EXERCISE OBJECTIVE | Below are the records; count how many of their lines hold the string "clock" and give the number alone.

Stored dataset items |
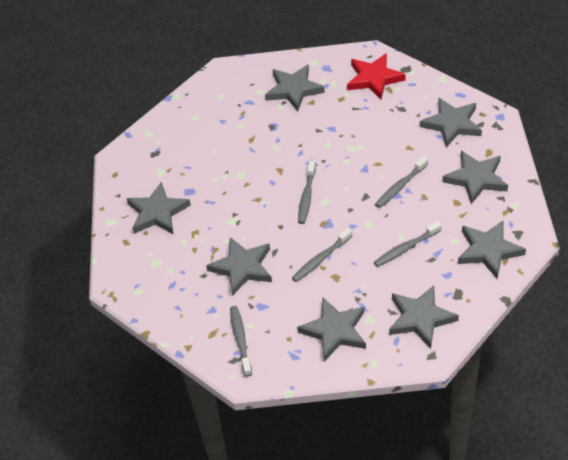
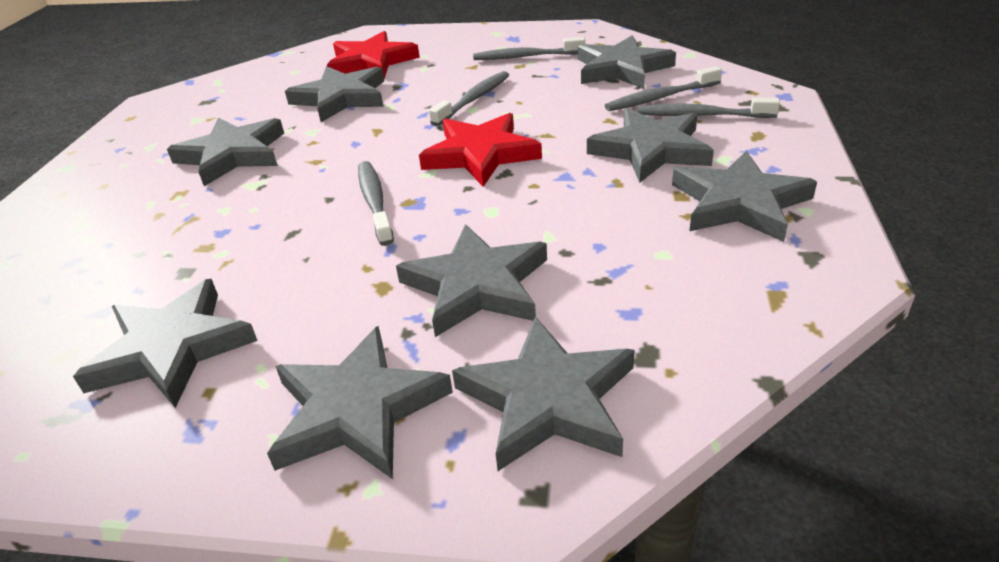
grey star: 8 -> 9
red star: 1 -> 2

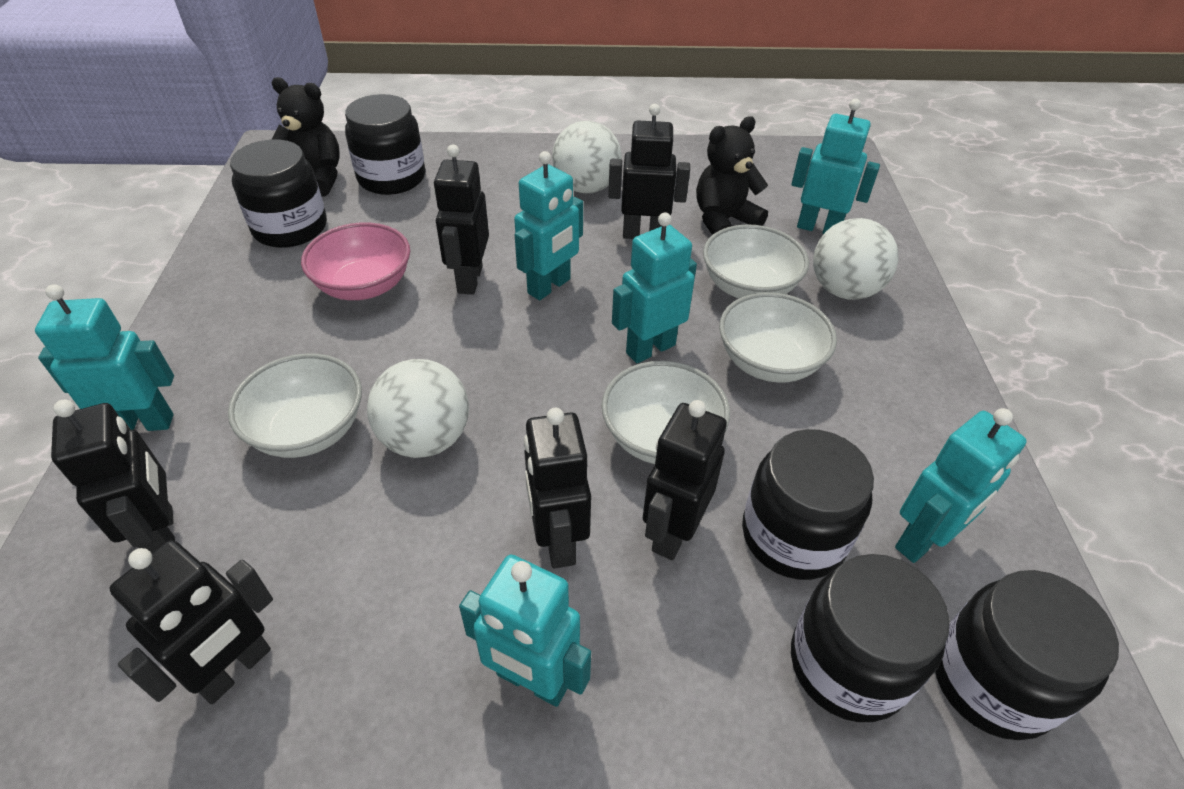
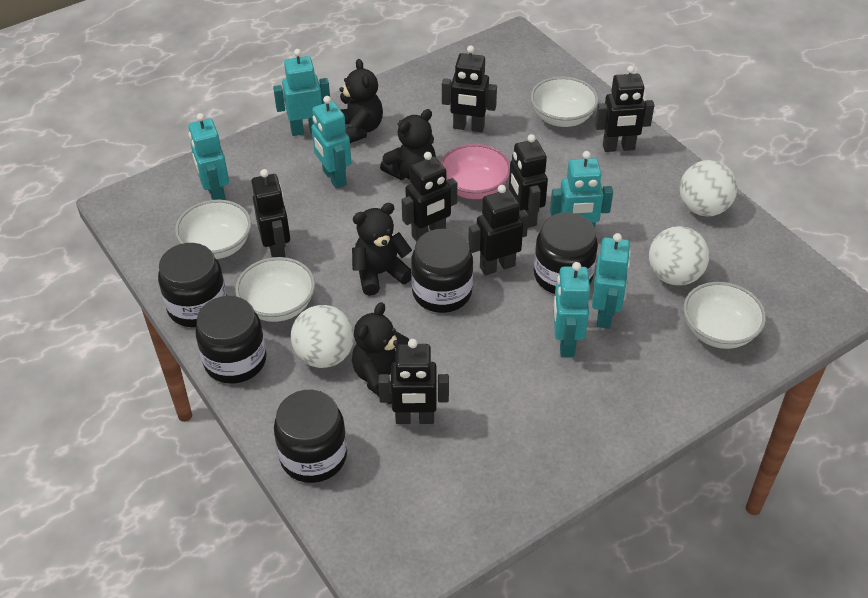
black robot: 6 -> 7
black teddy bear: 2 -> 4

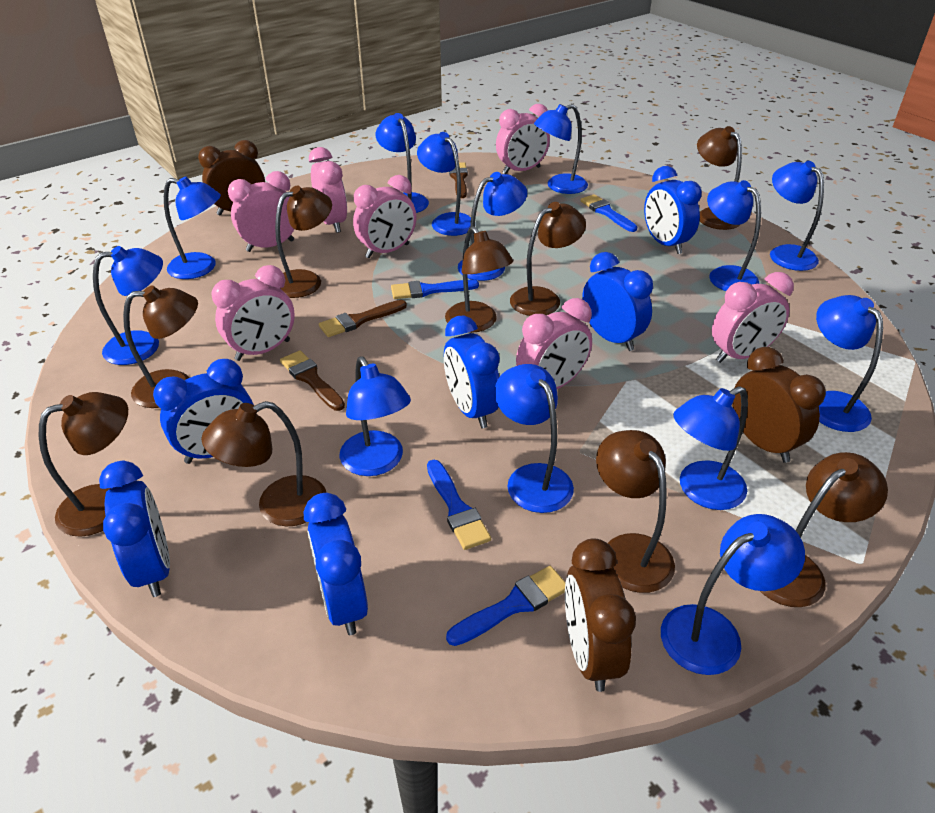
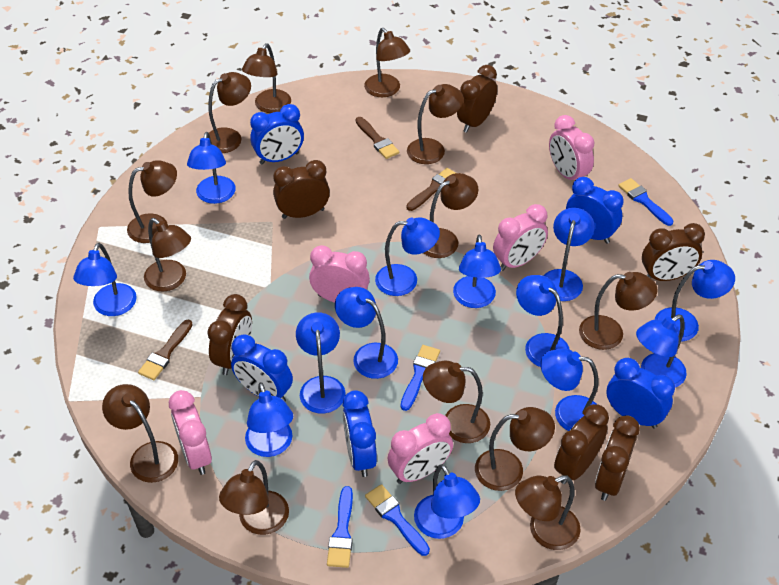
blue clock: 6 -> 5
brown clock: 3 -> 6
brown lamp: 9 -> 13
pink clock: 7 -> 5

REPLY TO THE TASK | 3